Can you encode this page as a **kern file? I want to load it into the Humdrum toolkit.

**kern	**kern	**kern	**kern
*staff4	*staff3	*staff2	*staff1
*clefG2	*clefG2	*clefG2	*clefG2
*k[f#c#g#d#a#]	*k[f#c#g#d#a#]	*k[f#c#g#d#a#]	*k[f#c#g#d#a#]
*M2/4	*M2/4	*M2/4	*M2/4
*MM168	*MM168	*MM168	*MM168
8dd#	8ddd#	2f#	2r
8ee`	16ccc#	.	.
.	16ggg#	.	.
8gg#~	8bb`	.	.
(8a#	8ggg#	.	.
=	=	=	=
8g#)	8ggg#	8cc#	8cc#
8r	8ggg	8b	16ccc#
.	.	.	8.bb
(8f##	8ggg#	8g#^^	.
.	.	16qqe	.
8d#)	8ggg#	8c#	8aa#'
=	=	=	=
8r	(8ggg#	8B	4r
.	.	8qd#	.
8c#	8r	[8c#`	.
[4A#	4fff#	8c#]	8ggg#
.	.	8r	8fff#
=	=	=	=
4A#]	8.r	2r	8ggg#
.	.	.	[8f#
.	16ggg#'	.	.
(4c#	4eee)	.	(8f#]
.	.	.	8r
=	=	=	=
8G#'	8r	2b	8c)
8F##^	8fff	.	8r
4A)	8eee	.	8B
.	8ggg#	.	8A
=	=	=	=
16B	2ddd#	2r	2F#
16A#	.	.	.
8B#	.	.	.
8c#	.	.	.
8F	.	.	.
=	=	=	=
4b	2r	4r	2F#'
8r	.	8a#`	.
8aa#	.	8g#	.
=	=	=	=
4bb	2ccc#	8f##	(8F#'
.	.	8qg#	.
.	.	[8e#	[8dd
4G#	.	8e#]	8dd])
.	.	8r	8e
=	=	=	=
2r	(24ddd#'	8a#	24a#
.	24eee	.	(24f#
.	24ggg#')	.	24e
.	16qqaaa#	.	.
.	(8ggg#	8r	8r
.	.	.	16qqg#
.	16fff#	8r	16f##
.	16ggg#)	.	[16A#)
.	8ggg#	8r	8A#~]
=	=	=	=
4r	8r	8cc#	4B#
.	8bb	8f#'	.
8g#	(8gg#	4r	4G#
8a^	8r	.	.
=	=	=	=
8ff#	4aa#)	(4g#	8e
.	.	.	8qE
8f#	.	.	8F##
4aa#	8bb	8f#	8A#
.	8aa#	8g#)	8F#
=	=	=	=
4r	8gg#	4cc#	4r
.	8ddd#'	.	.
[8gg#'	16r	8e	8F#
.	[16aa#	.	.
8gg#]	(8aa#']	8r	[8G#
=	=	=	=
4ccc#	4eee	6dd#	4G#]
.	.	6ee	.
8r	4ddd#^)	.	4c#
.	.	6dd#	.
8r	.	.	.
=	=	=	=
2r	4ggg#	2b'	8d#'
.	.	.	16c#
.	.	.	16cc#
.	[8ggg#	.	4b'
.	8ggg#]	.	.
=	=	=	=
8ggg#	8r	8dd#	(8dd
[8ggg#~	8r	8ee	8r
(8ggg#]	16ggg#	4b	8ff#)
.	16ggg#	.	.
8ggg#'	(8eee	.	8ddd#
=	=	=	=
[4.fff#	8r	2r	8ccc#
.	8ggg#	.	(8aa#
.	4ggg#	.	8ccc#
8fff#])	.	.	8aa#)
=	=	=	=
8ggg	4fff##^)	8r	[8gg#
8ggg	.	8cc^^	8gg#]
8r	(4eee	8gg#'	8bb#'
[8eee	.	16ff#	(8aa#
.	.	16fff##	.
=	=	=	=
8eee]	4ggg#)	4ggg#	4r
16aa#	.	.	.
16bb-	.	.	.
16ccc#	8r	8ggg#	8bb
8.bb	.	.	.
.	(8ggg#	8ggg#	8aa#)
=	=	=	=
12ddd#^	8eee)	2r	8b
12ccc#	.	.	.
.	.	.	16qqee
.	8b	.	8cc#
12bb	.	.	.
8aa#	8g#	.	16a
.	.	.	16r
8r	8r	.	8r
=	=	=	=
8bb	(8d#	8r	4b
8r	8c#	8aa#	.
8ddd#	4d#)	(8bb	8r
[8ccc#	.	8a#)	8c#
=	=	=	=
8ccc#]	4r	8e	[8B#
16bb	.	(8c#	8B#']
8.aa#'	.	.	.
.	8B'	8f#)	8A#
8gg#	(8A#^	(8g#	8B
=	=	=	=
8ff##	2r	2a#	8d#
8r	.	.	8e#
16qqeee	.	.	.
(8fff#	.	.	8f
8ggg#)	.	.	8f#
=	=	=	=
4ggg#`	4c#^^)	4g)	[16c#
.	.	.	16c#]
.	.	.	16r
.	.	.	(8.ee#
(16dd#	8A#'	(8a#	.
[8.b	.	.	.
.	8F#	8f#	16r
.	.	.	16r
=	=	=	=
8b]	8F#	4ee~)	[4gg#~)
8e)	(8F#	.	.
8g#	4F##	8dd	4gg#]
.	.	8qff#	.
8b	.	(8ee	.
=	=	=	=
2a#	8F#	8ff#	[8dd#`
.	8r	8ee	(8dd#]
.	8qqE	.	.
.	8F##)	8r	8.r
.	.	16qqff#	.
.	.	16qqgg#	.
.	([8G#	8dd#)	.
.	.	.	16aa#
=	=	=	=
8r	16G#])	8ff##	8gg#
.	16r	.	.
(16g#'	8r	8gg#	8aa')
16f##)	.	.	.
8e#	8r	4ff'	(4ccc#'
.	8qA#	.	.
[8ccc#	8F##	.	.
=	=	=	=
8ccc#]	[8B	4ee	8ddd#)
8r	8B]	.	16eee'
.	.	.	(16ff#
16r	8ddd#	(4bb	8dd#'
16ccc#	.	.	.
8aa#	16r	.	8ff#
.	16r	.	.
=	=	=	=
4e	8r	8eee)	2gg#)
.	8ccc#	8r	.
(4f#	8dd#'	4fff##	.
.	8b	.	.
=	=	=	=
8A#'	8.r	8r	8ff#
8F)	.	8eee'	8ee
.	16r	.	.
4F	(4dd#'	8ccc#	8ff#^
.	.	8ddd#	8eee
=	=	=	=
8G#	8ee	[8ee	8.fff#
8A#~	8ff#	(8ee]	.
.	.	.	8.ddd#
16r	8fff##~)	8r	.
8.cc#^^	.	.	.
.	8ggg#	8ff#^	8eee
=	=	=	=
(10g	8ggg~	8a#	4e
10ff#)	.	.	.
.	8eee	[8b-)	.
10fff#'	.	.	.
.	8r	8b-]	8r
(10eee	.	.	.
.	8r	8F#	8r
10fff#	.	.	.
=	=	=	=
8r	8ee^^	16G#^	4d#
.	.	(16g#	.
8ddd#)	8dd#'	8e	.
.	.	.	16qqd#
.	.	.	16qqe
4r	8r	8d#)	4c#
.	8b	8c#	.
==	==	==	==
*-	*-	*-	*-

======

Copy each line of the entries above that contains the string "kern".

Can you encode this page as a **kern file? I want to load it into the Humdrum toolkit.
**kern	**kern	**kern	**kern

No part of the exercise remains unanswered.